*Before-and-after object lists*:
=== Section Start ===
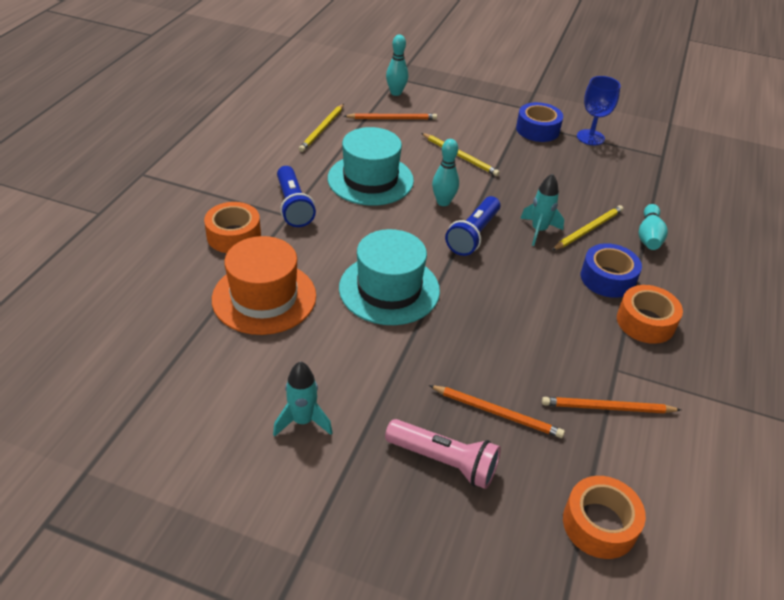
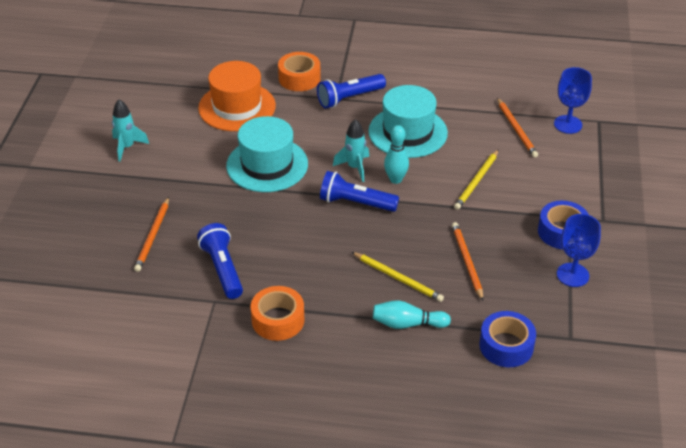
camera: 80 degrees right, 0 degrees up
(322, 129) = (470, 91): yellow pencil -> none
(396, 93) = (568, 124): turquoise bowling pin -> blue goblet
(444, 461) = (105, 214): pink flashlight -> none
(538, 230) = (381, 244): turquoise rocket -> turquoise rocket (354, 167)
(564, 354) = (222, 269): none -> blue flashlight
(599, 524) = (64, 294): orange tape -> none
(607, 278) = (329, 294): blue tape -> blue tape (506, 346)
(607, 408) = (171, 296): orange pencil -> orange pencil (467, 261)

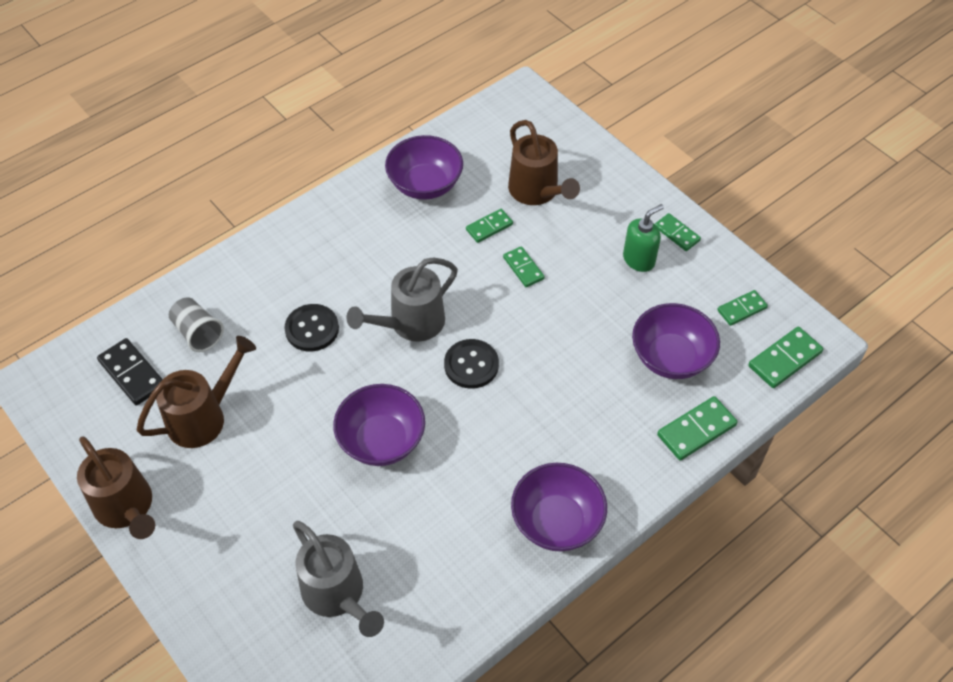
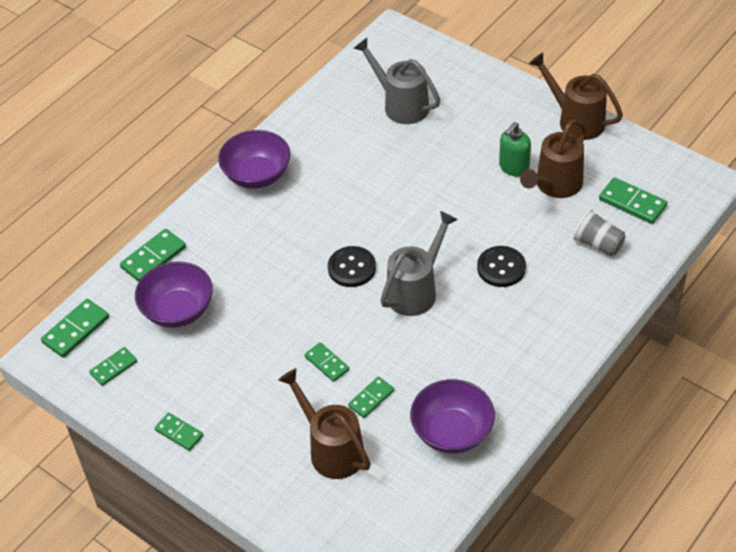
camera: 170 degrees right, 5 degrees down
(132, 374) = (632, 203): black domino -> green domino
(381, 440) = (406, 199): purple bowl -> none
(639, 259) = (215, 396): green soap dispenser -> green soap dispenser (513, 167)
=== Section End ===
*WHAT YOU SHOULD DO*: Could you copy every line from the records that has "orange" in it?

*FINISHED TASK*:
(599, 524) = (64, 294): orange tape -> none
(607, 408) = (171, 296): orange pencil -> orange pencil (467, 261)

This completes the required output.